DESCRIPTION OF THE TASK >> Skip the pictures. Transcribe the rest of the data below without changing a word.

RECORDS >>
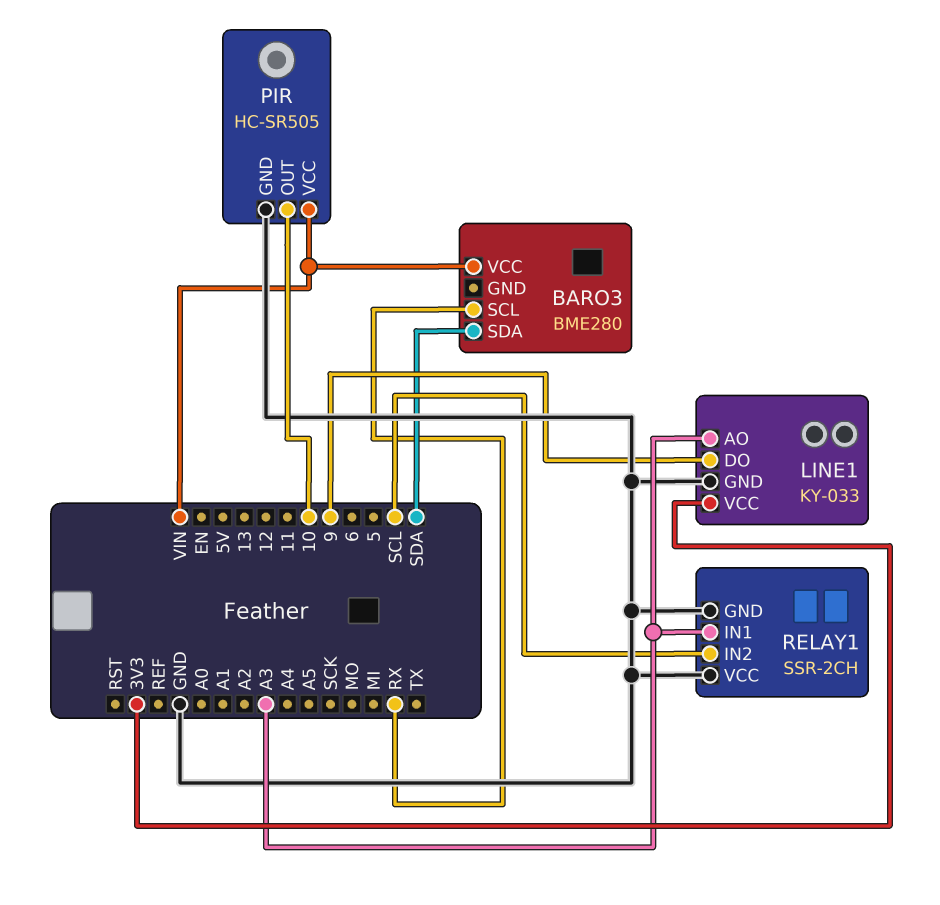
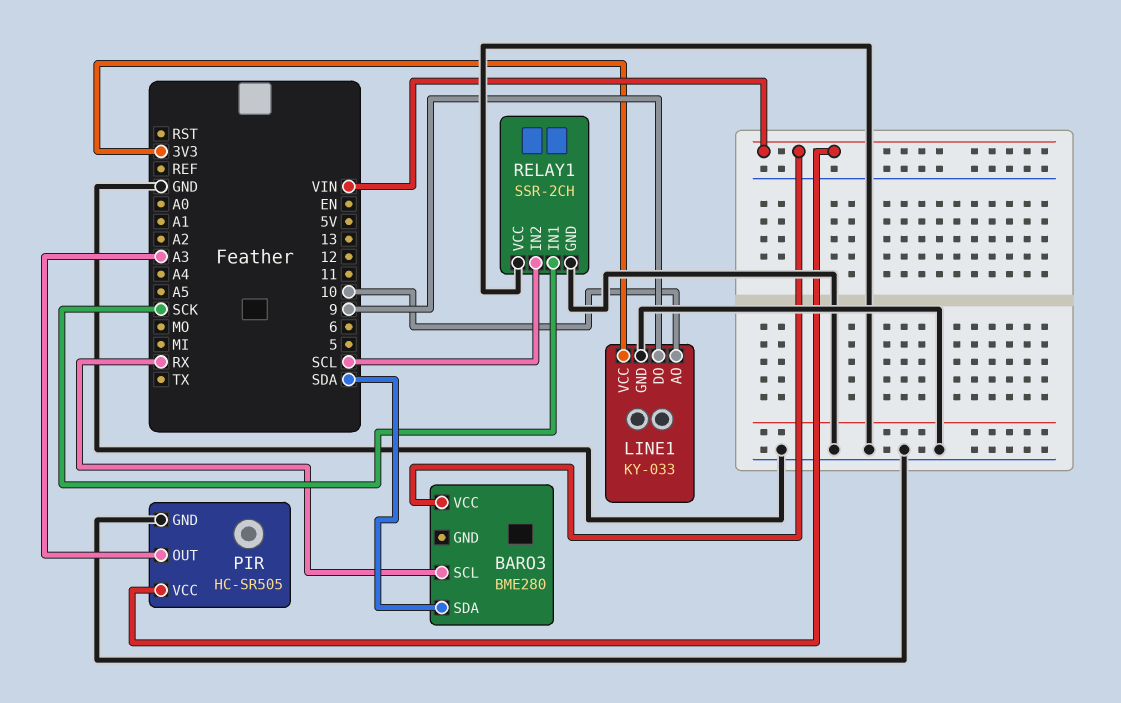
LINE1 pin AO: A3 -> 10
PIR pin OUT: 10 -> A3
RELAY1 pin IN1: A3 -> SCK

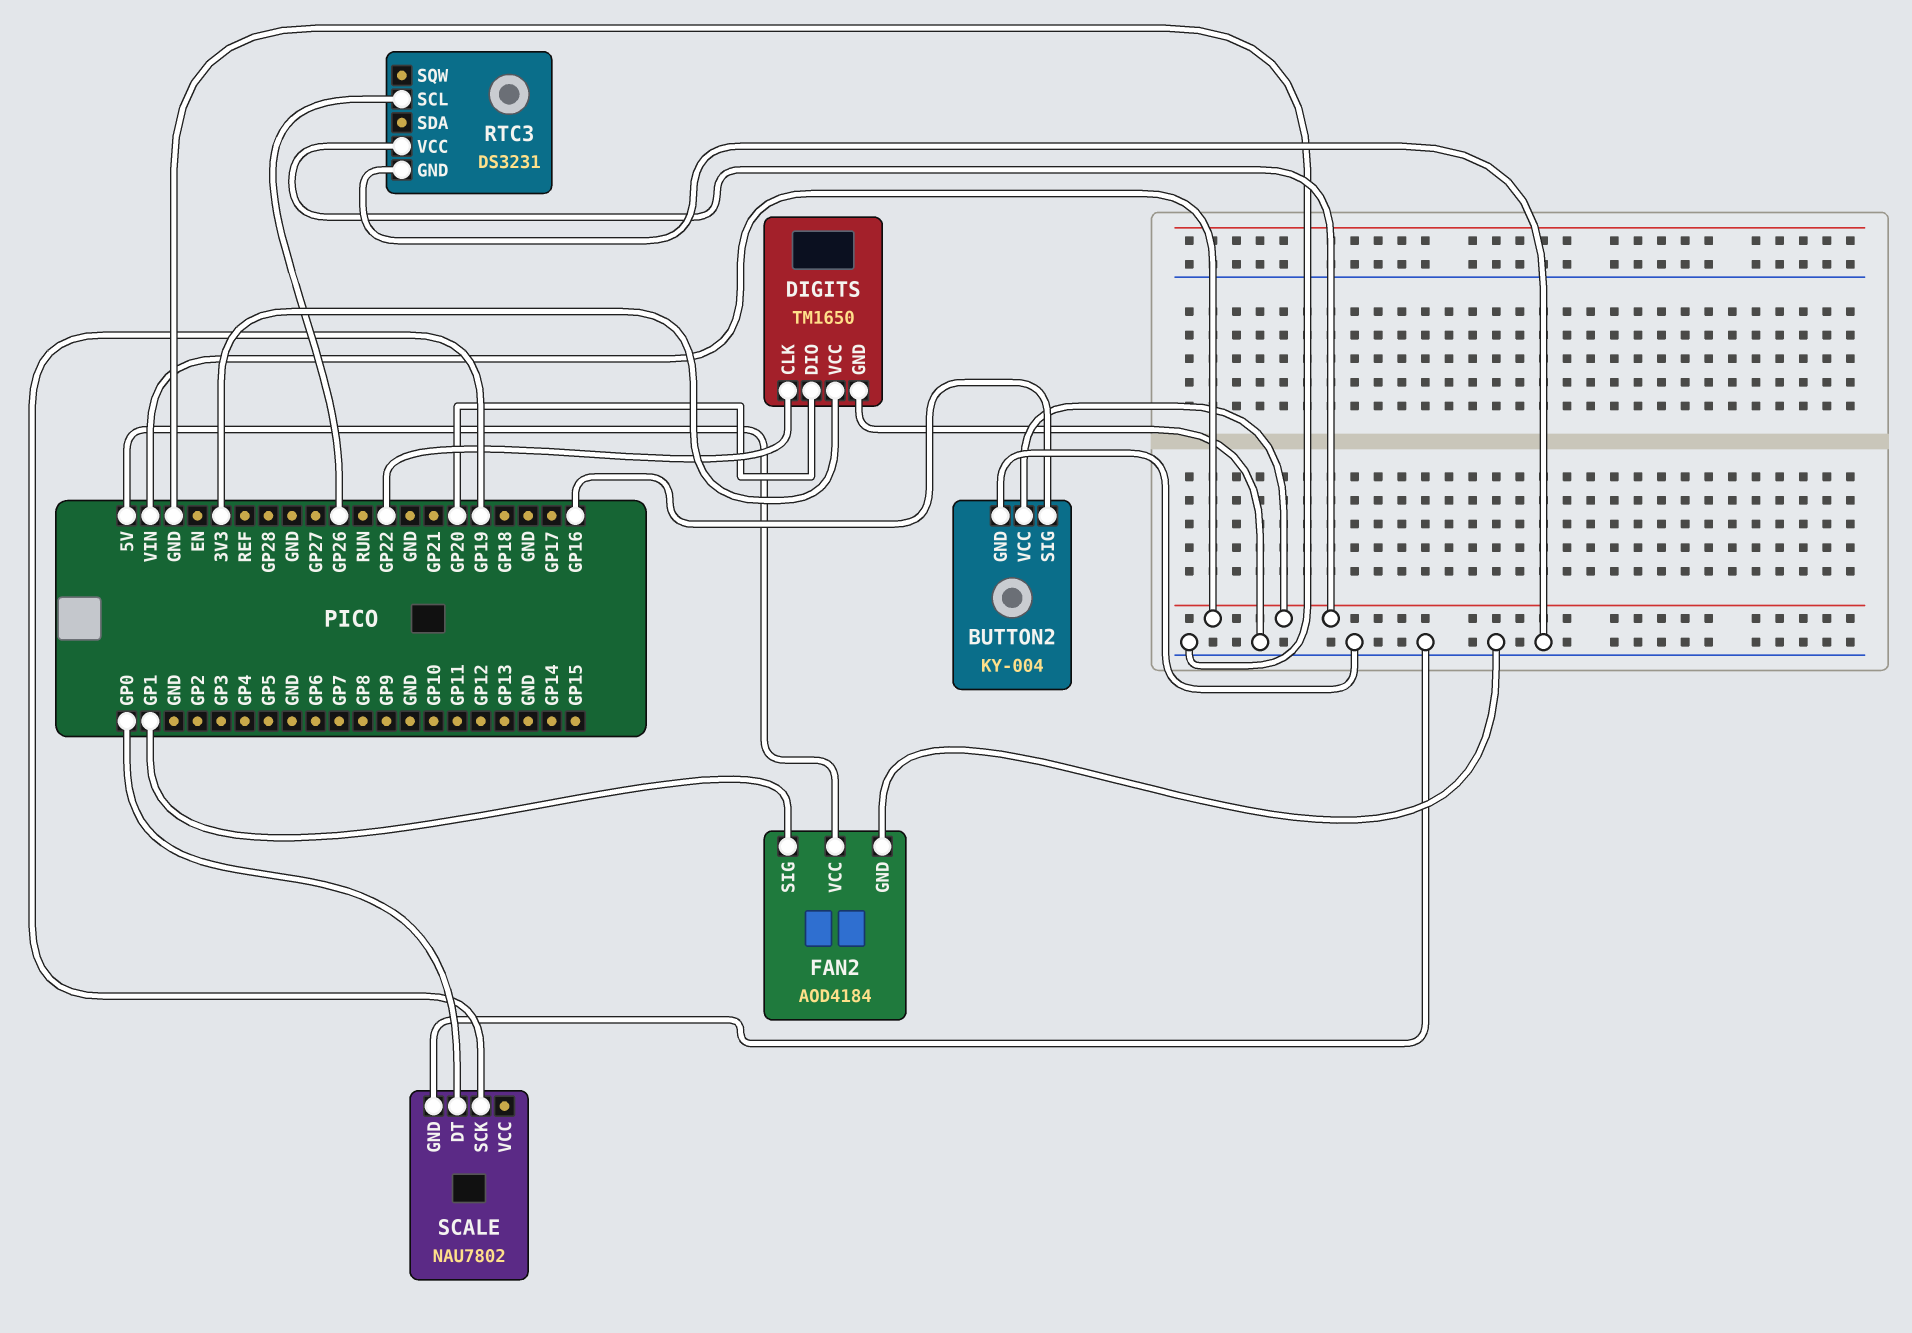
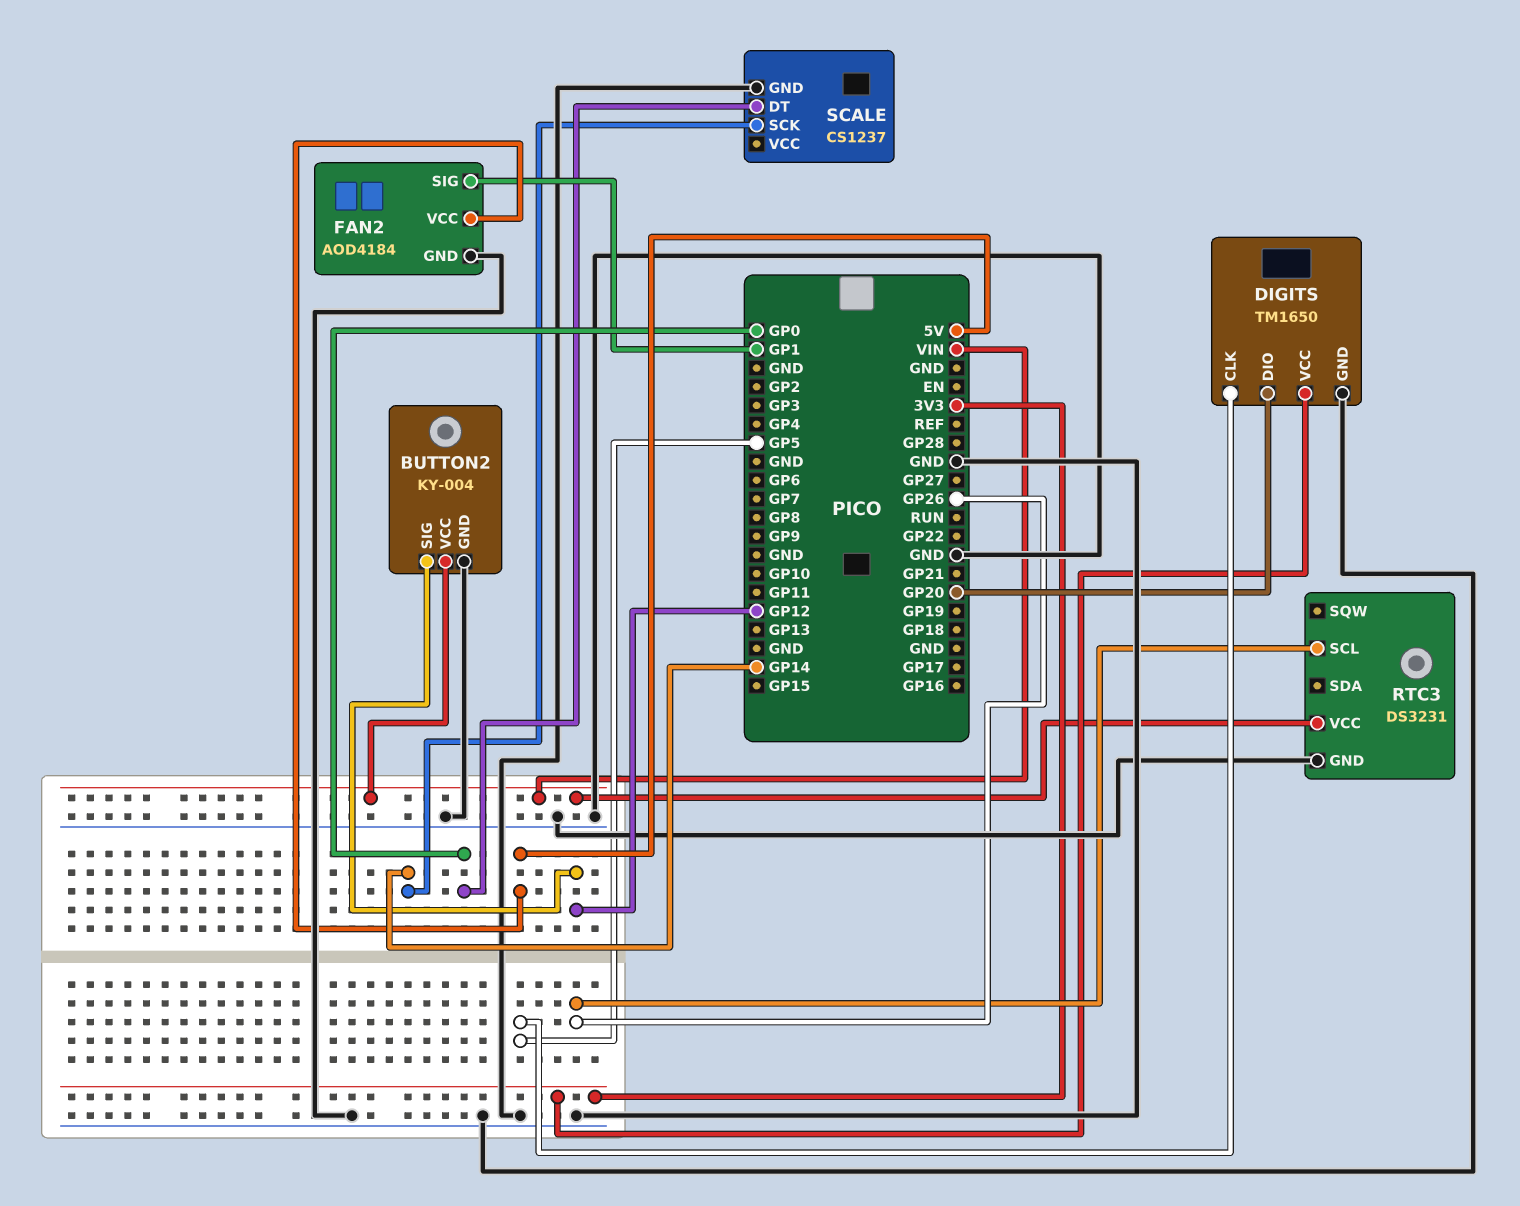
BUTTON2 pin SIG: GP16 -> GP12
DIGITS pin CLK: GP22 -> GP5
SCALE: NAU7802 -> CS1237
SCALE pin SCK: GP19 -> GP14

SOLVED EXERCISE >>
LINE1 pin AO: A3 -> 10
PIR pin OUT: 10 -> A3
RELAY1 pin IN1: A3 -> SCK

BUTTON2 pin SIG: GP16 -> GP12
DIGITS pin CLK: GP22 -> GP5
SCALE: NAU7802 -> CS1237
SCALE pin SCK: GP19 -> GP14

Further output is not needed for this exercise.